╭──

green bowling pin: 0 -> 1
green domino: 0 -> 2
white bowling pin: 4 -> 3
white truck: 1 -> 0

╰──
╭──

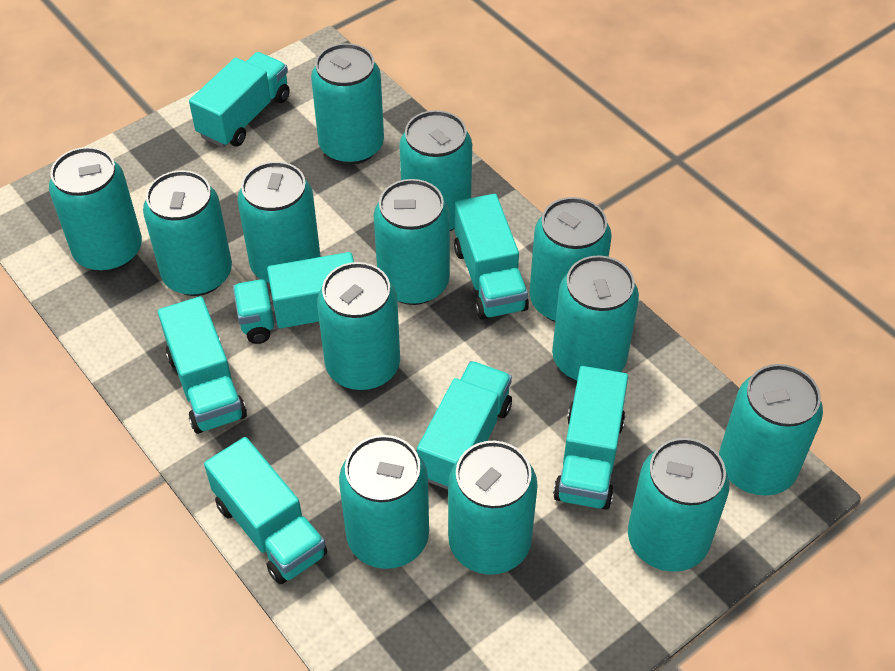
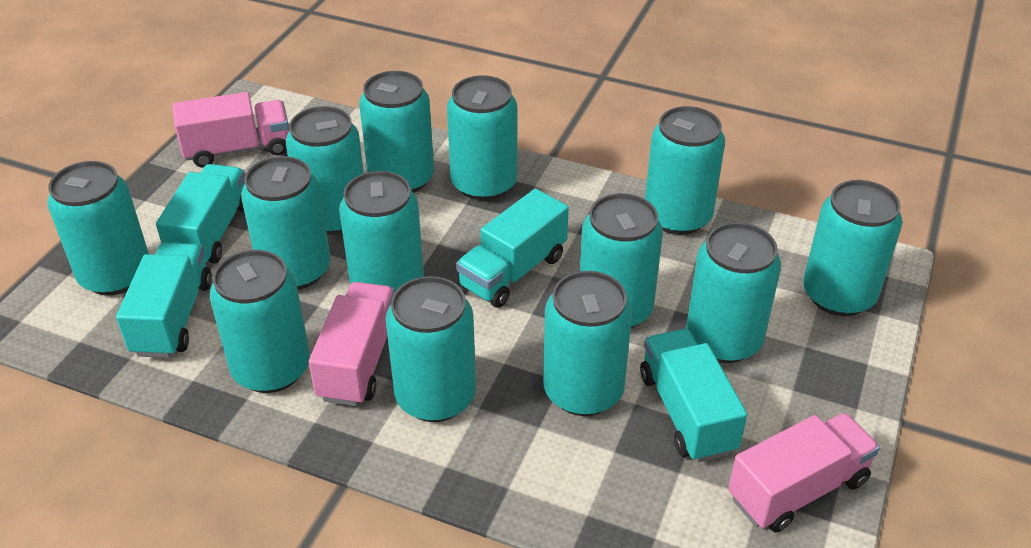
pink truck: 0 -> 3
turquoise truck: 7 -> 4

╰──

WHAT YOU NEED TO DO: Among the lines of the data, which ones contain the word "truck"? Show them.

TASK RESPONSE:
white truck: 1 -> 0
pink truck: 0 -> 3
turquoise truck: 7 -> 4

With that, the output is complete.